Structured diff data

________________________________________

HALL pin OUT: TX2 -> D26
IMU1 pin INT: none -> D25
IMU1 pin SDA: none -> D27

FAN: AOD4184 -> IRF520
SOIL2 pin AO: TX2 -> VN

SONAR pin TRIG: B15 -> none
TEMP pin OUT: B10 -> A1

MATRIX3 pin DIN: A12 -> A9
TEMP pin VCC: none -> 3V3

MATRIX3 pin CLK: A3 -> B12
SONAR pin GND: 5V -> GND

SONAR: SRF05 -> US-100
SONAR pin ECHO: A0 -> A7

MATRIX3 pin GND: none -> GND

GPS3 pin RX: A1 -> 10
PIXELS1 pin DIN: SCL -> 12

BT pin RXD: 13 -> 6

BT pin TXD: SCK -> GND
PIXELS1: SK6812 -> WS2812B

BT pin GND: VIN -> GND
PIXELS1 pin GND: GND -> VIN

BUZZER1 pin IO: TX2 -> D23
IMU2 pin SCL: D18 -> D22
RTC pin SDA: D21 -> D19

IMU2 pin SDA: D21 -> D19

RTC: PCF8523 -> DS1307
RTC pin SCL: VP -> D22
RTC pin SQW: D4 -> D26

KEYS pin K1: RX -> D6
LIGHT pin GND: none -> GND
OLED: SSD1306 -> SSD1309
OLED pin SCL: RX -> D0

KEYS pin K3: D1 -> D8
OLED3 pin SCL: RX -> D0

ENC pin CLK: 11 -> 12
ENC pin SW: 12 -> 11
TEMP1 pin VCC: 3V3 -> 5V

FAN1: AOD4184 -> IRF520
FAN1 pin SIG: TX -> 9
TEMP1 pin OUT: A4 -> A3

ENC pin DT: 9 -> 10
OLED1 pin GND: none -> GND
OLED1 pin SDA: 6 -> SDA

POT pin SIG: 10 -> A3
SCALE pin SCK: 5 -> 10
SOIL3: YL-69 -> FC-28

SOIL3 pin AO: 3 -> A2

________________________________________

From the first line to the last, return the data above exactly.

HALL pin OUT: TX2 -> D26
IMU1 pin INT: none -> D25
IMU1 pin SDA: none -> D27

FAN: AOD4184 -> IRF520
SOIL2 pin AO: TX2 -> VN

SONAR pin TRIG: B15 -> none
TEMP pin OUT: B10 -> A1

MATRIX3 pin DIN: A12 -> A9
TEMP pin VCC: none -> 3V3

MATRIX3 pin CLK: A3 -> B12
SONAR pin GND: 5V -> GND

SONAR: SRF05 -> US-100
SONAR pin ECHO: A0 -> A7

MATRIX3 pin GND: none -> GND

GPS3 pin RX: A1 -> 10
PIXELS1 pin DIN: SCL -> 12

BT pin RXD: 13 -> 6

BT pin TXD: SCK -> GND
PIXELS1: SK6812 -> WS2812B

BT pin GND: VIN -> GND
PIXELS1 pin GND: GND -> VIN

BUZZER1 pin IO: TX2 -> D23
IMU2 pin SCL: D18 -> D22
RTC pin SDA: D21 -> D19

IMU2 pin SDA: D21 -> D19

RTC: PCF8523 -> DS1307
RTC pin SCL: VP -> D22
RTC pin SQW: D4 -> D26

KEYS pin K1: RX -> D6
LIGHT pin GND: none -> GND
OLED: SSD1306 -> SSD1309
OLED pin SCL: RX -> D0

KEYS pin K3: D1 -> D8
OLED3 pin SCL: RX -> D0

ENC pin CLK: 11 -> 12
ENC pin SW: 12 -> 11
TEMP1 pin VCC: 3V3 -> 5V

FAN1: AOD4184 -> IRF520
FAN1 pin SIG: TX -> 9
TEMP1 pin OUT: A4 -> A3

ENC pin DT: 9 -> 10
OLED1 pin GND: none -> GND
OLED1 pin SDA: 6 -> SDA

POT pin SIG: 10 -> A3
SCALE pin SCK: 5 -> 10
SOIL3: YL-69 -> FC-28

SOIL3 pin AO: 3 -> A2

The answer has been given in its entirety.